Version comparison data
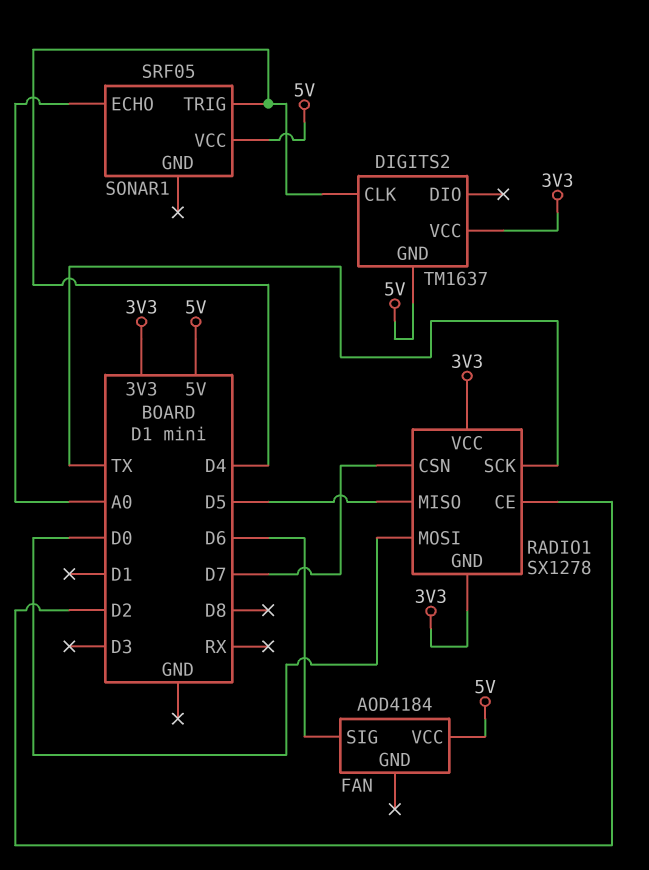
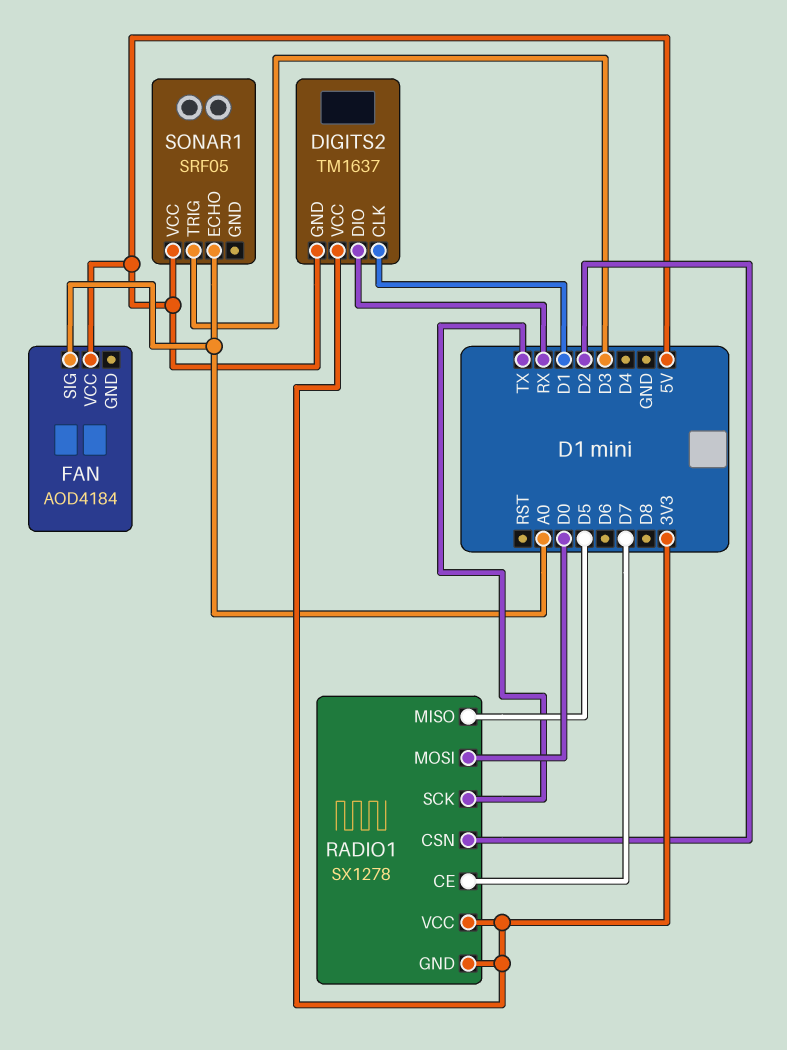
DIGITS2 pin CLK: D4 -> D1
DIGITS2 pin DIO: none -> RX
FAN pin SIG: D6 -> A0
RADIO1 pin CE: D2 -> D7
RADIO1 pin CSN: D7 -> D2
SONAR1 pin TRIG: D4 -> D3

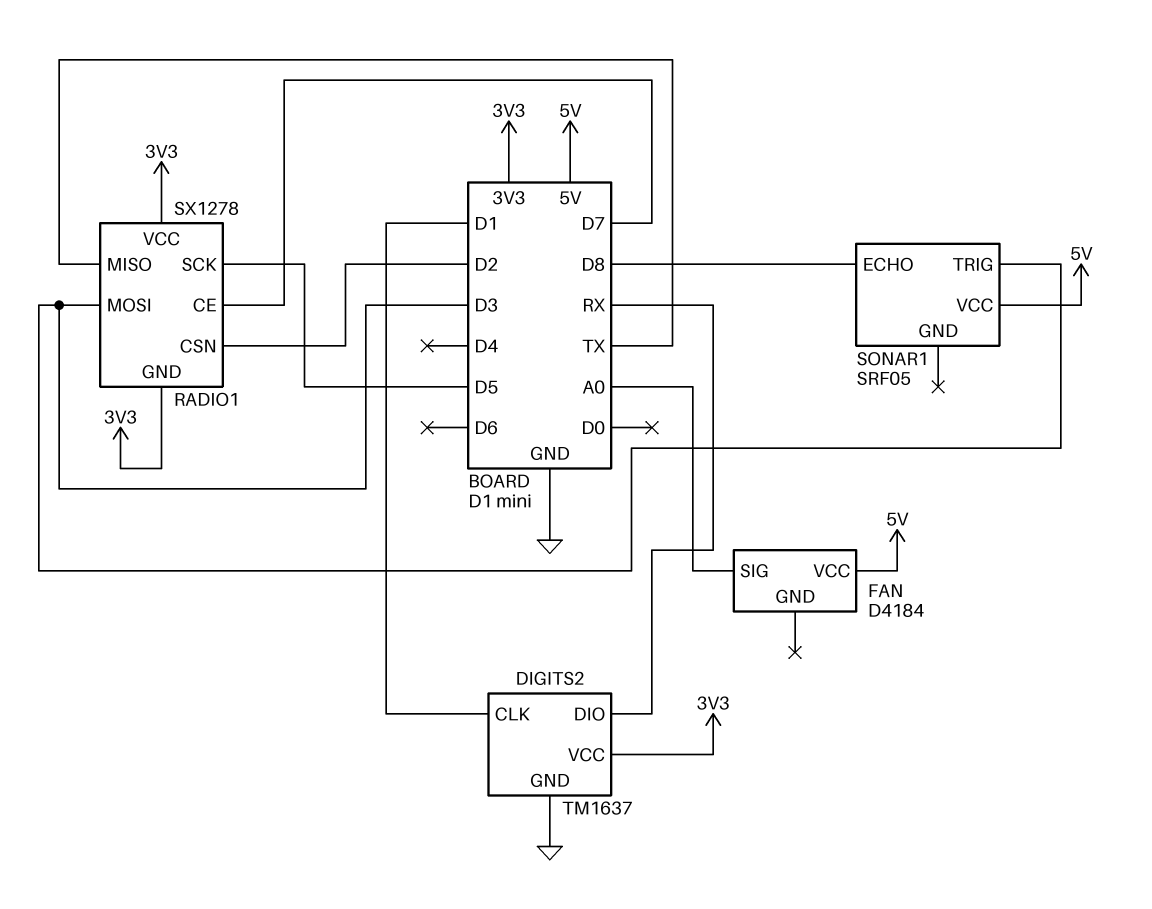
DIGITS2 pin GND: 5V -> GND
FAN: AOD4184 -> D4184
RADIO1 pin MISO: D5 -> TX
RADIO1 pin MOSI: D0 -> D3
RADIO1 pin SCK: TX -> D5
SONAR1 pin ECHO: A0 -> D8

_What the exercise asks_
Exactly the lines from the one that contains "SONAR1 pin TRIG: D4 -> D3" through the last line of the records should be set down, and the pictures should be dropped.

_Your response_
SONAR1 pin TRIG: D4 -> D3

DIGITS2 pin GND: 5V -> GND
FAN: AOD4184 -> D4184
RADIO1 pin MISO: D5 -> TX
RADIO1 pin MOSI: D0 -> D3
RADIO1 pin SCK: TX -> D5
SONAR1 pin ECHO: A0 -> D8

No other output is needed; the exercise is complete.